What is needed | Return the full listing character for character, without its pictures.

Data extract |
_ _ _ _ _ _ _

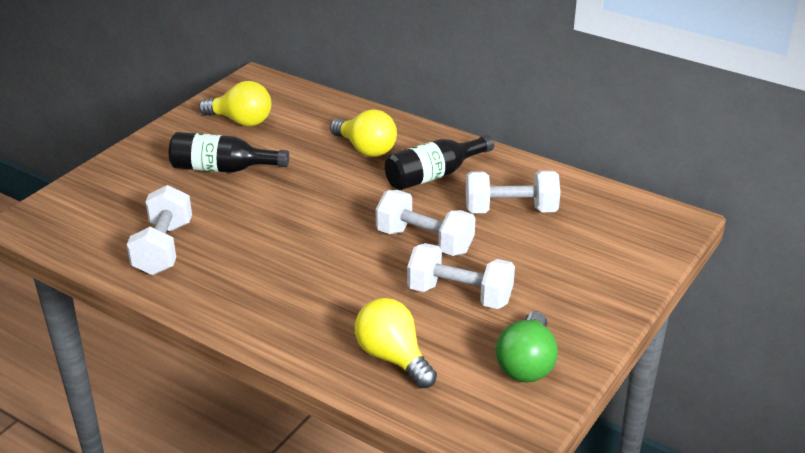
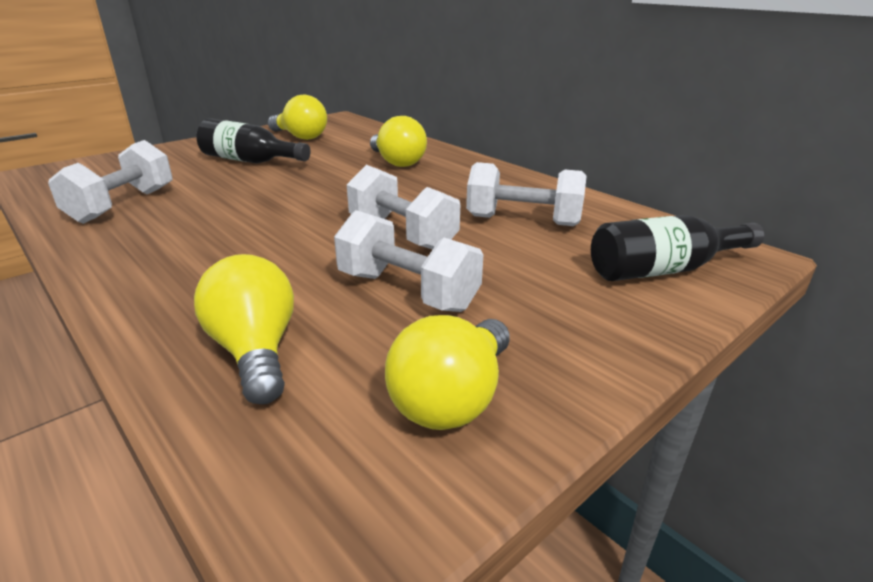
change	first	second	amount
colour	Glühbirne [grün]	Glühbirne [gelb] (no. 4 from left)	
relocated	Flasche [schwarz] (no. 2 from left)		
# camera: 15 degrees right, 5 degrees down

_ _ _ _ _ _ _

Output for this exercise |
change	first	second	amount
colour	Glühbirne [grün]	Glühbirne [gelb] (no. 4 from left)	
relocated	Flasche [schwarz] (no. 2 from left)		
# camera: 15 degrees right, 5 degrees down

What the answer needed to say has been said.